Before-and-after object lists
Content starts

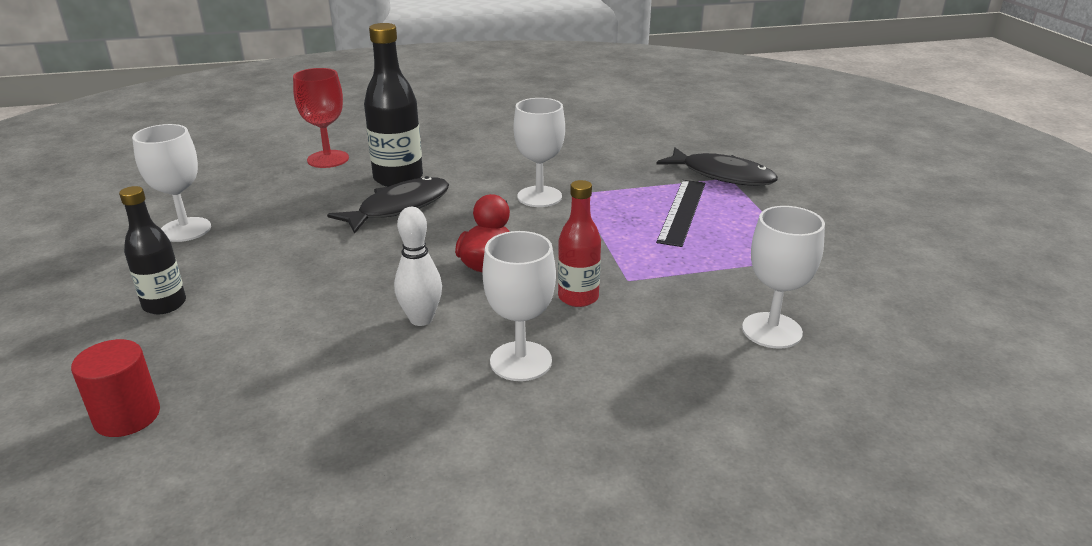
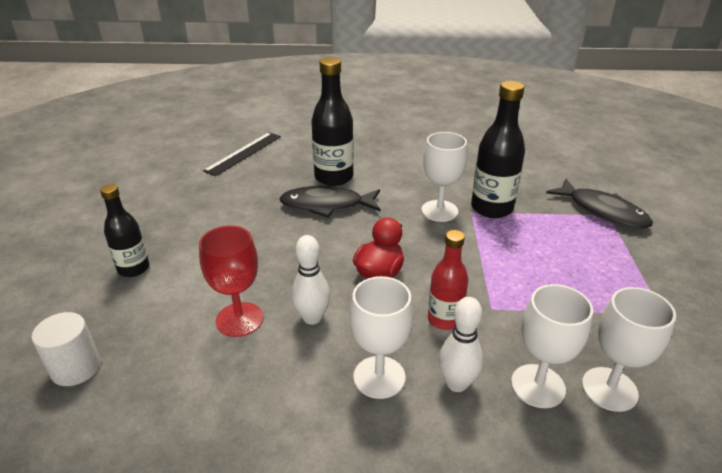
camera: 15 degrees right, 5 degrees up
(127, 416) = (76, 368): red cylinder -> white cylinder
(185, 230) = (169, 202): white goblet -> white goblet (538, 386)
(328, 159) = (287, 152): red goblet -> red goblet (239, 319)
(399, 207) = (326, 205): black fish -> black fish turned 150 degrees counterclockwise
(599, 187) = (491, 208): none -> black bottle
(610, 352) = (456, 383): none -> white bowling pin
(682, 211) = (557, 244): black ruler -> black ruler (244, 153)

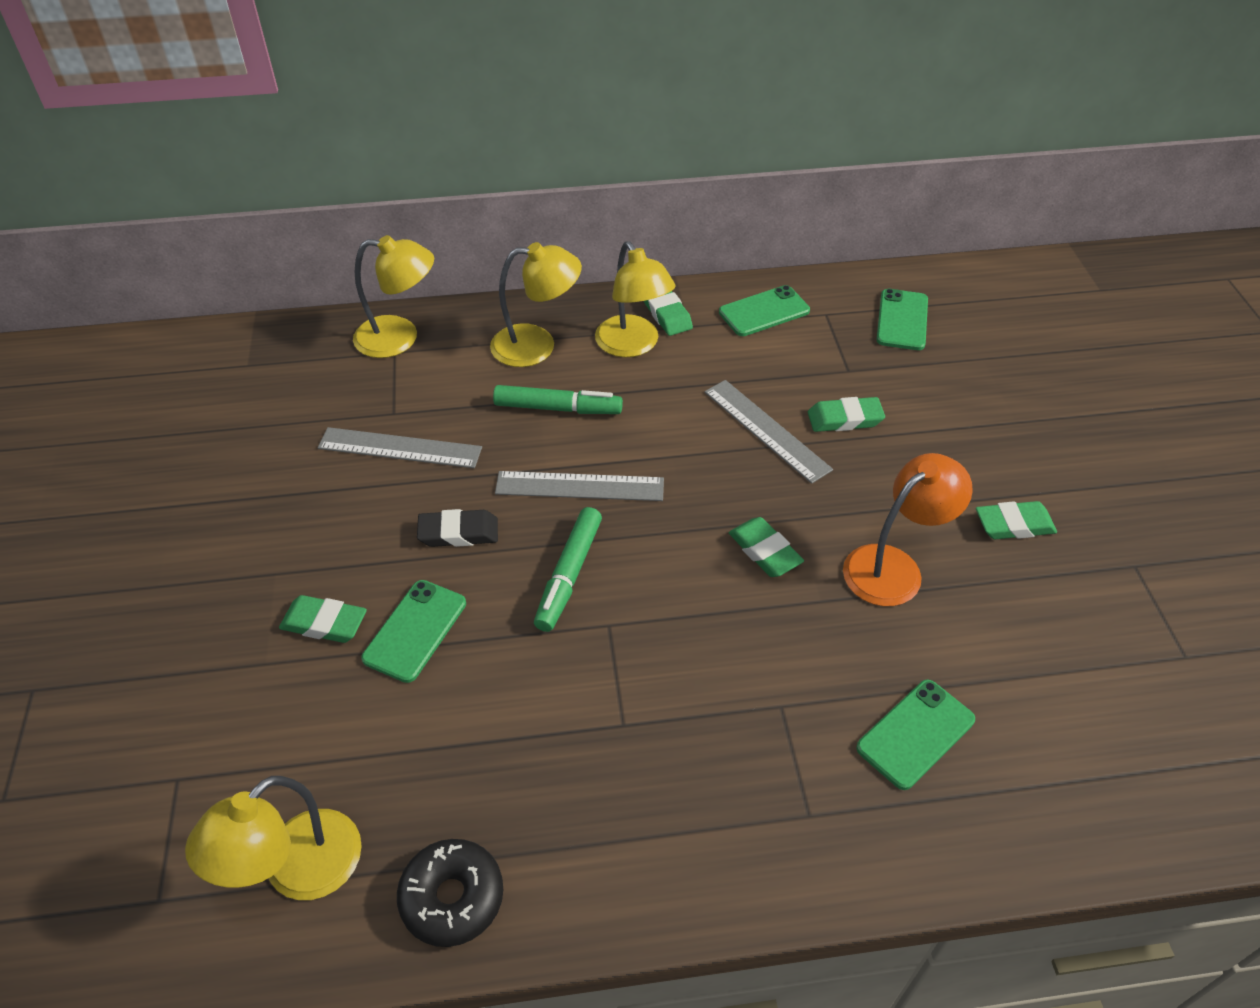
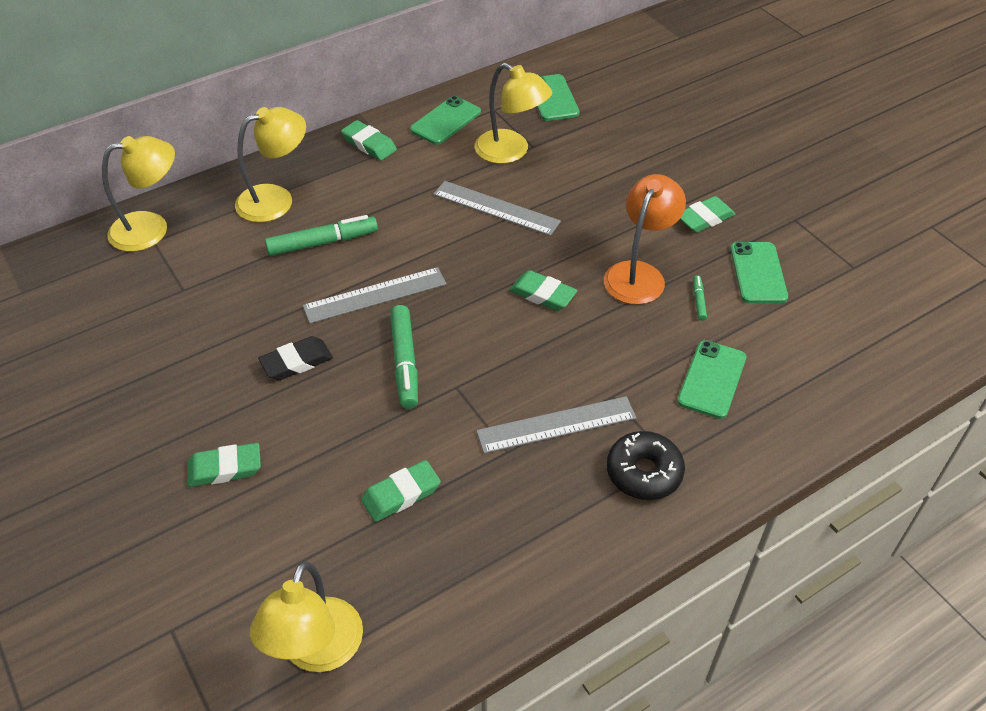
camera: 25 degrees left, 0 degrees up
(400, 448) = (206, 315): grey ruler -> grey ruler (556, 424)
(415, 630) = (305, 446): green phone -> green phone (758, 273)
(452, 897) = (449, 617): black donut -> black donut (644, 472)
(633, 345) = (356, 176): yellow lamp -> yellow lamp (511, 152)
(844, 419) = (549, 182): green eraser -> green eraser (401, 494)
(951, 627) = (698, 301): none -> green marker

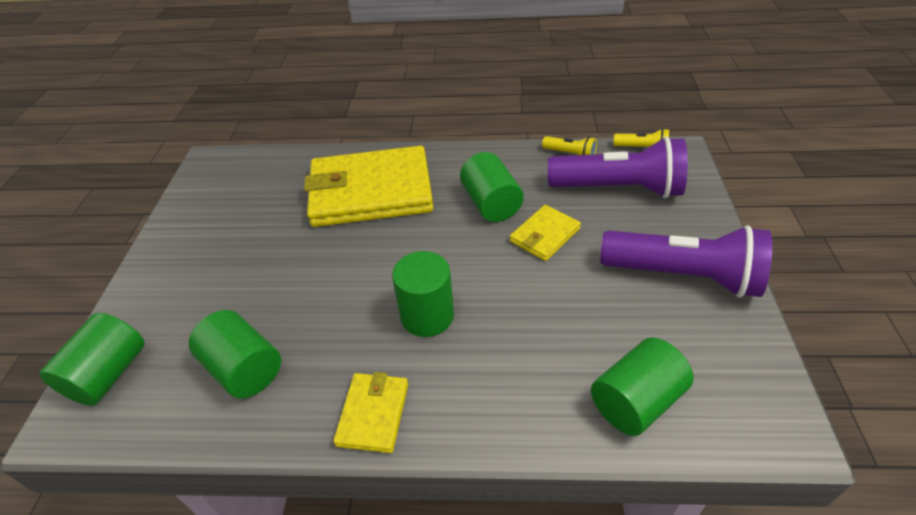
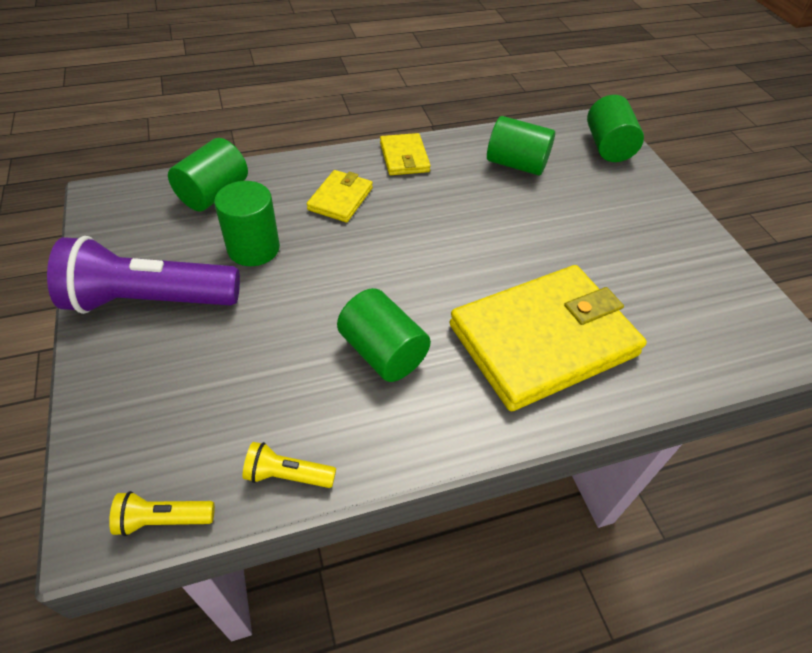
camera: 155 degrees right, 5 degrees up
(427, 316) = (398, 220): green cylinder -> green cylinder (253, 248)
(544, 235) = (306, 320): yellow wallet -> yellow wallet (340, 199)
(618, 189) = (212, 414): purple flashlight -> none

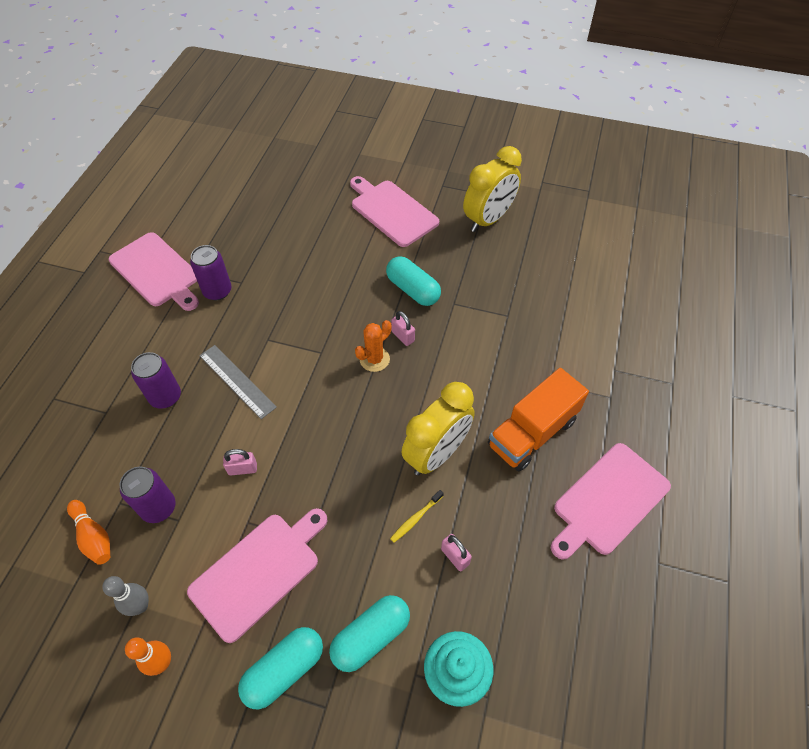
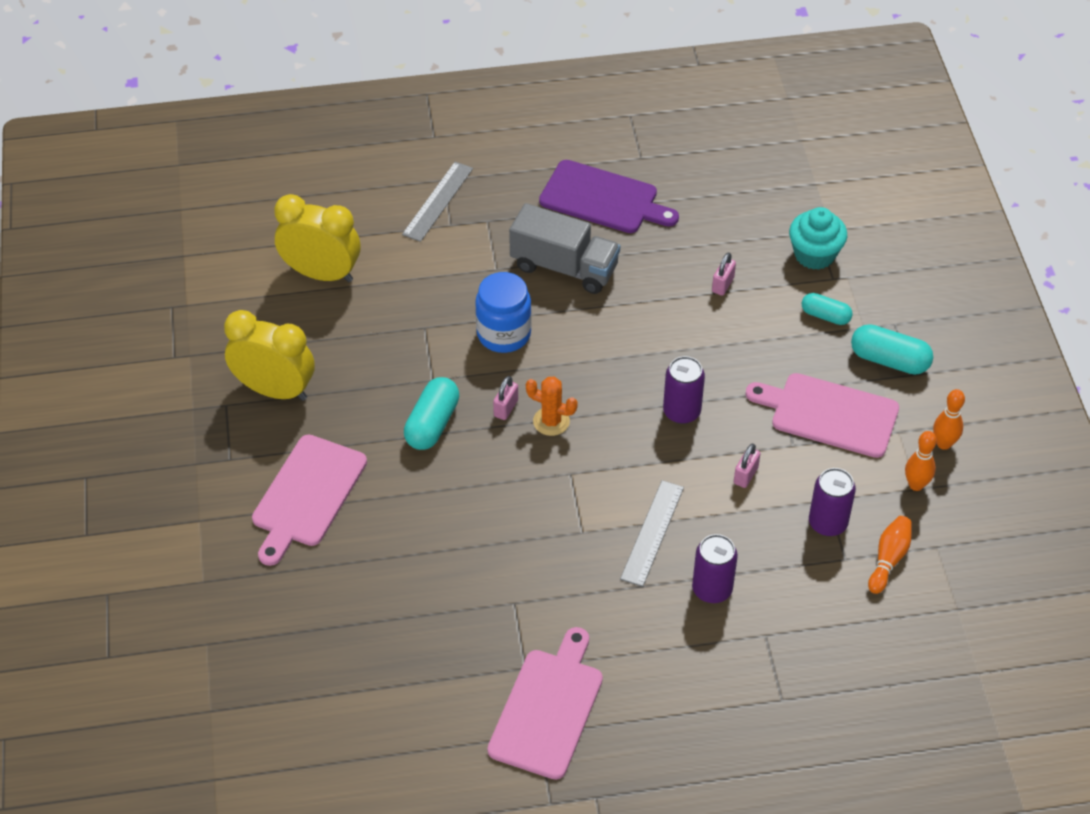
camera: 115 degrees left, 5 degrees down
(140, 606) = (916, 485): grey bowling pin -> orange bowling pin
(217, 291) = (541, 621): purple can -> purple can (681, 411)
(242, 469) = (745, 475): pink padlock -> pink padlock turned 60 degrees clockwise
(371, 636) = (825, 316): turquoise capsule -> turquoise capsule, size x0.64
(415, 518) = (706, 323): yellow toothbrush -> none
(436, 454) = (632, 330): yellow clock -> yellow clock (321, 274)
(476, 362) = (504, 334): none -> blue jar
(532, 433) = (564, 267): orange truck -> grey truck
(608, 501) = (603, 199): pink cutting board -> purple cutting board
(646, 370) = (438, 201): none -> grey ruler

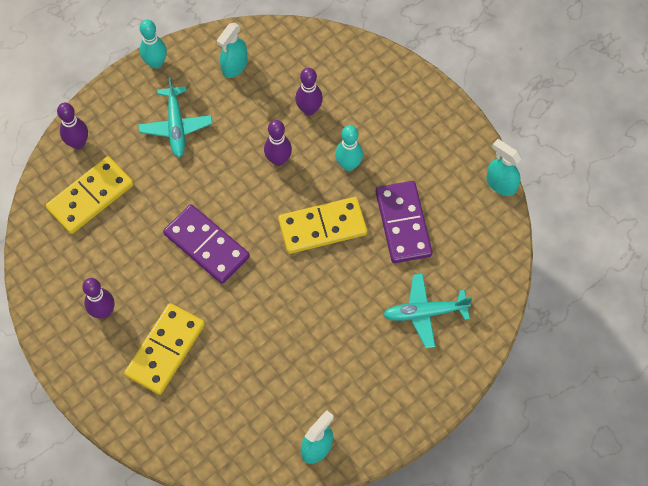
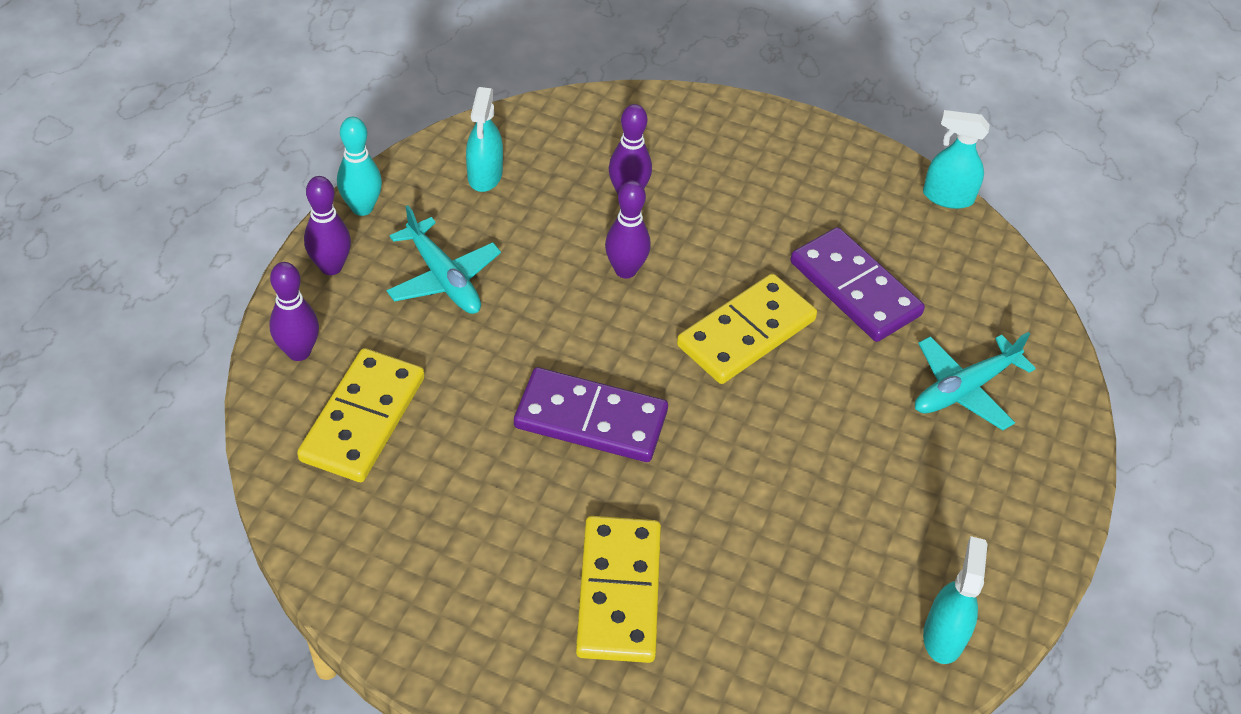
camera: 30 degrees left, 15 degrees down
(103, 311) = (482, 576): purple bowling pin -> purple bowling pin (331, 267)
(348, 165) = (729, 243): turquoise bowling pin -> none

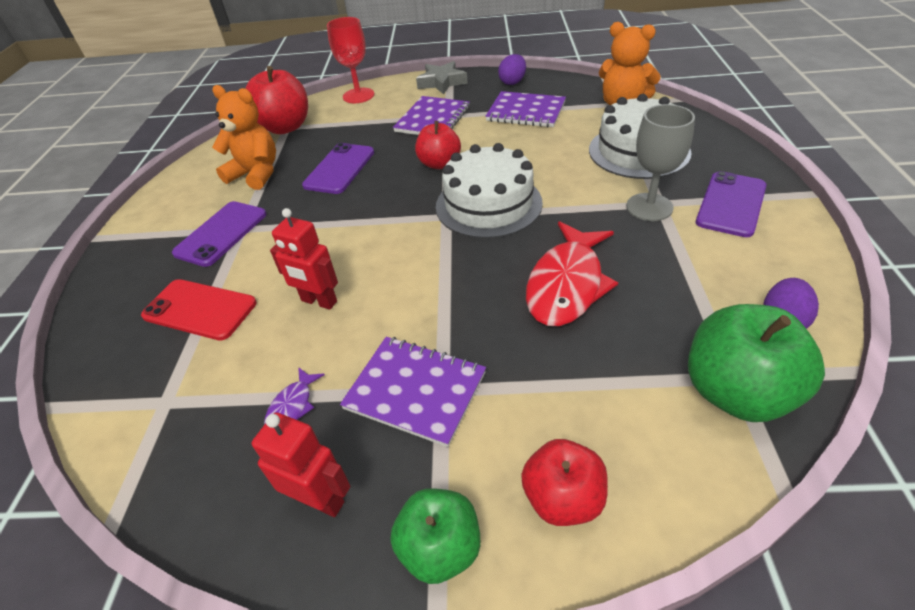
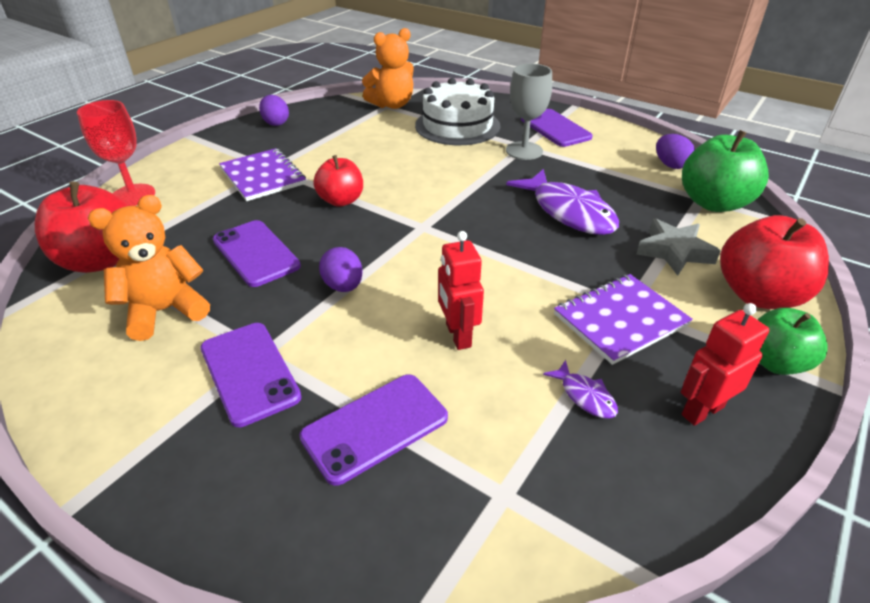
camera: 60 degrees left, 5 degrees down
(200, 309) = (375, 427): red phone -> purple phone
(319, 301) = (457, 335): red robot -> red robot turned 105 degrees clockwise
(334, 221) = (343, 286): none -> purple egg
(442, 82) = (207, 148): grey star -> grey star (674, 252)
(488, 204) = (435, 203): white cake -> none
(526, 112) = (332, 137): purple notebook -> none
(562, 498) = (758, 295): red apple -> red apple, size x1.56
(567, 284) = (569, 212): red fish -> purple fish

Content ends

Work instruction – Each line above that holds the string "turned" should be copied and shown.

Final answer –
(399, 207) = (326, 205): black fish -> black fish turned 150 degrees counterclockwise
(242, 469) = (745, 475): pink padlock -> pink padlock turned 60 degrees clockwise
(319, 301) = (457, 335): red robot -> red robot turned 105 degrees clockwise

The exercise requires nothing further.